***** Records shown *****

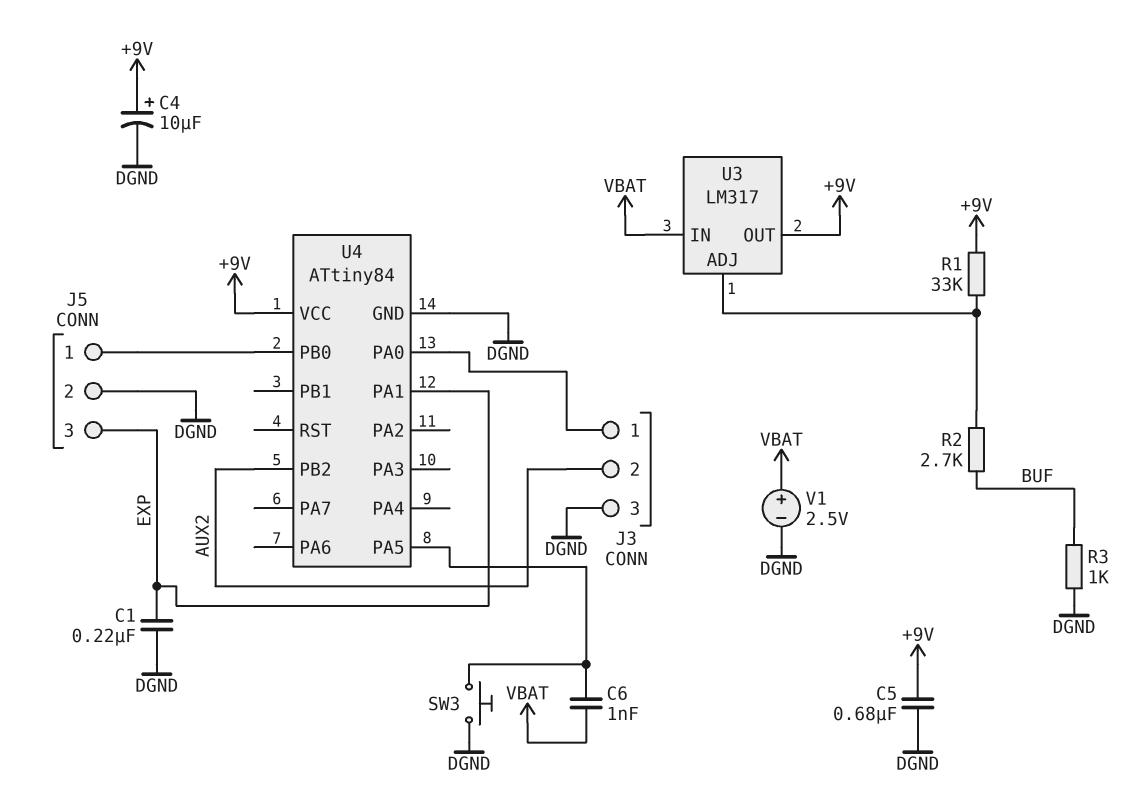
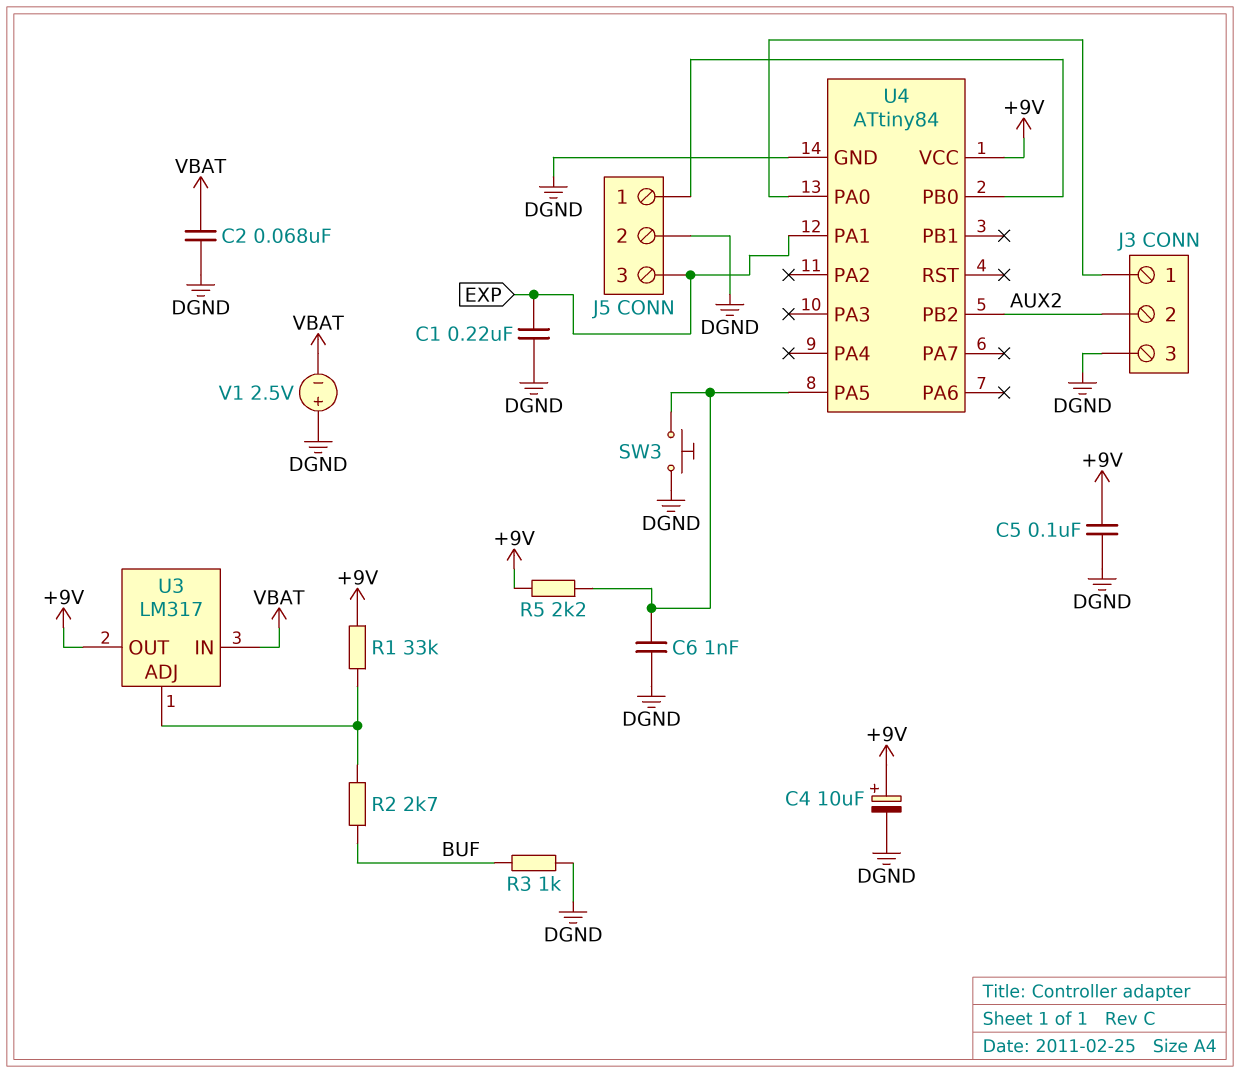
C2: none -> 68nF (DGND, VBAT)
C5: 680nF (+9V, DGND) -> 100nF (+9V, DGND)
C6: 1nF (U4/PA5, VBAT) -> 1nF (DGND, U4/PA5)
R5: none -> 2.2k (+9V, U4/PA5)
V1: 2.5V (plus VBAT, minus DGND) -> 2.5V (plus DGND, minus VBAT)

*****

Nothing but the lines from the line that contains "C5: 680nF (+9V, DGND) -> 100nF (+9V, DGND)" to the last line of the records above should appear in the answer; please copy them exactly.

C5: 680nF (+9V, DGND) -> 100nF (+9V, DGND)
C6: 1nF (U4/PA5, VBAT) -> 1nF (DGND, U4/PA5)
R5: none -> 2.2k (+9V, U4/PA5)
V1: 2.5V (plus VBAT, minus DGND) -> 2.5V (plus DGND, minus VBAT)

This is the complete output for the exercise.